Task description
Go through the entries below and collect each line with the string "zivovibu" in it.

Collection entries
....................

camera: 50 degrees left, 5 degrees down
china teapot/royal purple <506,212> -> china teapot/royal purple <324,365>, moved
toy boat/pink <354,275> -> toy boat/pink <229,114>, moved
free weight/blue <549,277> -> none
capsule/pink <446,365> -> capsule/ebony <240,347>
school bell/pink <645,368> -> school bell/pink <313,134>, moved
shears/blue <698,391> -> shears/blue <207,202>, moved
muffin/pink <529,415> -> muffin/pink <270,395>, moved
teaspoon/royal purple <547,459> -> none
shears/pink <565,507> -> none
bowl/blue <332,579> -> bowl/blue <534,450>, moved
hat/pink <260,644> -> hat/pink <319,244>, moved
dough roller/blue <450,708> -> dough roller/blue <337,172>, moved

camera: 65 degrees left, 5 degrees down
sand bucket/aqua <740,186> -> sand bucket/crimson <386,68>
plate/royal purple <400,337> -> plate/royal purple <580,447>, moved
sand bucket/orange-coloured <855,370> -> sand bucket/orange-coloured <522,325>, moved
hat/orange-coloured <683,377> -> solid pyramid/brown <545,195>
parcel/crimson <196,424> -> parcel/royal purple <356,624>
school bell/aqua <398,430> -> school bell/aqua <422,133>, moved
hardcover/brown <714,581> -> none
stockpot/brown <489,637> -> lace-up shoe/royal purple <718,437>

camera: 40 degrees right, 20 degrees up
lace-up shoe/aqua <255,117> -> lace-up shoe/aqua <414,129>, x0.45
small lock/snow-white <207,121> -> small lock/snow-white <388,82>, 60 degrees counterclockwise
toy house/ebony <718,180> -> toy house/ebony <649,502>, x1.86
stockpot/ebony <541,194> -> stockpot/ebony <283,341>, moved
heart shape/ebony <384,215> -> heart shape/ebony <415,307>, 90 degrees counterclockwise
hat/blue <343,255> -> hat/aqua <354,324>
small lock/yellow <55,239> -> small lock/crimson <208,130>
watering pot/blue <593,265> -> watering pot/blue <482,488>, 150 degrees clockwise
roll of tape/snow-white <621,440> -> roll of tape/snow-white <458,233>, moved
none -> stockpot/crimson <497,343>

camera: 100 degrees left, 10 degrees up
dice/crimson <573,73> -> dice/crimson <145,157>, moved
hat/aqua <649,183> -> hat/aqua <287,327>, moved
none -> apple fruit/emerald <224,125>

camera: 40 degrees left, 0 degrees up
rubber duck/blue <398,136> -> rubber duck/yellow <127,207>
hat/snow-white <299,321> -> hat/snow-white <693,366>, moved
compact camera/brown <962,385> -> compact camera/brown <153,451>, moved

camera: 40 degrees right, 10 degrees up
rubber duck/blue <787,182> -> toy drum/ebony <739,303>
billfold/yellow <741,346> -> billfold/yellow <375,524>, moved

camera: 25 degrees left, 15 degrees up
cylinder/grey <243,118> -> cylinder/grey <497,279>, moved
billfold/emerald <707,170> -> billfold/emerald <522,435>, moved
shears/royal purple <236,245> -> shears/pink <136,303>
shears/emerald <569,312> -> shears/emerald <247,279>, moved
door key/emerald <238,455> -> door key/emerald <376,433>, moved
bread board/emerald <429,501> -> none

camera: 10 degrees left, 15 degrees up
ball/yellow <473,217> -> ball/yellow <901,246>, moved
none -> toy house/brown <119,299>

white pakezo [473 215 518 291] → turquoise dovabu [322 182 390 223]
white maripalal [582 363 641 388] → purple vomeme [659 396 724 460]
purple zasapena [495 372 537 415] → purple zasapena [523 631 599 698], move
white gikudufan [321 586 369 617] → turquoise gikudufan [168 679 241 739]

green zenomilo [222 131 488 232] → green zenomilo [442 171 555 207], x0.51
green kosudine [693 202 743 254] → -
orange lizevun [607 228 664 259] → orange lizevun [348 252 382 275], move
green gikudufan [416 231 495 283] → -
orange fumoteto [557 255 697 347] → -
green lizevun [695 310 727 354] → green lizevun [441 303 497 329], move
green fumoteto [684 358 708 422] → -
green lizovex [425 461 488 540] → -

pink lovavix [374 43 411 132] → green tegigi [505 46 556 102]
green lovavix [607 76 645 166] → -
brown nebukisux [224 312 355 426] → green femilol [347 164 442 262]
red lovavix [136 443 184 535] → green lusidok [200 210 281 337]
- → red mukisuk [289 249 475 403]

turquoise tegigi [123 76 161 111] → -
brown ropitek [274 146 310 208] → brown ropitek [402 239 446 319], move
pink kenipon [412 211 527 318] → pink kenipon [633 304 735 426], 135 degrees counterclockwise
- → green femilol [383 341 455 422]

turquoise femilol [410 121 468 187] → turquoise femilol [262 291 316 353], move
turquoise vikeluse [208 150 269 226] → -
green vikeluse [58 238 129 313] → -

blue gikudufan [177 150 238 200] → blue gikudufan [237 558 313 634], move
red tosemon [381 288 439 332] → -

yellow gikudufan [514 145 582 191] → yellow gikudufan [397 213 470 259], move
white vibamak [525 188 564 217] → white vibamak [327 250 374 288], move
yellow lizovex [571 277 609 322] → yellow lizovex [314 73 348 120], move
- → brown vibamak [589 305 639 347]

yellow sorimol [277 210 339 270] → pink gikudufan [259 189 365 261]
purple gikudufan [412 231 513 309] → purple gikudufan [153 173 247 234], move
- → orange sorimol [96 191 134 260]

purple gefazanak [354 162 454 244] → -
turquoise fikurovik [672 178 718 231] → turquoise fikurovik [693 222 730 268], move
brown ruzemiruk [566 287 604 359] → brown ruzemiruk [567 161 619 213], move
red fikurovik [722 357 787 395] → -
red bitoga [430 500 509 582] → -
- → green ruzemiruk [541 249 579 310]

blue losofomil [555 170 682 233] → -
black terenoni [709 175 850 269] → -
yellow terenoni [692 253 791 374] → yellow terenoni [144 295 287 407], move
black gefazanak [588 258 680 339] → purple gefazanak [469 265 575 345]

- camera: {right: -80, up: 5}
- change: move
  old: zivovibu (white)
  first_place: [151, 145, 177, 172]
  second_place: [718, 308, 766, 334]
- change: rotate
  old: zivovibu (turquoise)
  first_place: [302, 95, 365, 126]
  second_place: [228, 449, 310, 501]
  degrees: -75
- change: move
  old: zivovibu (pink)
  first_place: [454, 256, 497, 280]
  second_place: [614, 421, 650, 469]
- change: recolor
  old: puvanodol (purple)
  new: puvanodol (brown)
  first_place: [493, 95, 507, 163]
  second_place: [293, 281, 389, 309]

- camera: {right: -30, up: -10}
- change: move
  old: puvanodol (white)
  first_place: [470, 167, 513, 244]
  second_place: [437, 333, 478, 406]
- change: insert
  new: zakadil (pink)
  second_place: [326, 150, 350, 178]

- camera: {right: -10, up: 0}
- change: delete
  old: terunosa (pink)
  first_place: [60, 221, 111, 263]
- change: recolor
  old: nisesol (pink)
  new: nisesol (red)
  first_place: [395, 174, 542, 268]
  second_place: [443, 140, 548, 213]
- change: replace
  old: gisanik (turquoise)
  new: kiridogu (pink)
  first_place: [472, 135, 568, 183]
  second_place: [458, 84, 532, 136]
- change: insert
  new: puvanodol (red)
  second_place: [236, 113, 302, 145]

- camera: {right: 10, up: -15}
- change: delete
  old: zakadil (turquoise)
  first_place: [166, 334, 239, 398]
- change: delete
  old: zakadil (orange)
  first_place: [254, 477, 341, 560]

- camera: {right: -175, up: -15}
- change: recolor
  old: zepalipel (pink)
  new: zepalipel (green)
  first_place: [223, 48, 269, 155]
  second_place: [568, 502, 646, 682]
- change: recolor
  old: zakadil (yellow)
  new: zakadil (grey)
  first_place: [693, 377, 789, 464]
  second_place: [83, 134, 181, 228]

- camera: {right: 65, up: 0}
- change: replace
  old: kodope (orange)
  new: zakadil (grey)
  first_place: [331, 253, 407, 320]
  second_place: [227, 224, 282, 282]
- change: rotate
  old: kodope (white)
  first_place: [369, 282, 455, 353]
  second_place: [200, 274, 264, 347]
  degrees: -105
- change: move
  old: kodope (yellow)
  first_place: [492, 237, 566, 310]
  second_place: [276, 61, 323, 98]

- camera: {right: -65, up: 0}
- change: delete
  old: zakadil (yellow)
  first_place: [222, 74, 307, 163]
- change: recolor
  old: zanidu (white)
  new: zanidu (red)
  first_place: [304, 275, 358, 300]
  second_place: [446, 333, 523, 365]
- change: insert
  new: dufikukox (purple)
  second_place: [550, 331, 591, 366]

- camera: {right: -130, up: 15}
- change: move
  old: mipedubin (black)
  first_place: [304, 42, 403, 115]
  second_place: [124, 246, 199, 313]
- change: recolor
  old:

....................

Task result
  old: zivovibu (white)
  old: zivovibu (turquoise)
  old: zivovibu (pink)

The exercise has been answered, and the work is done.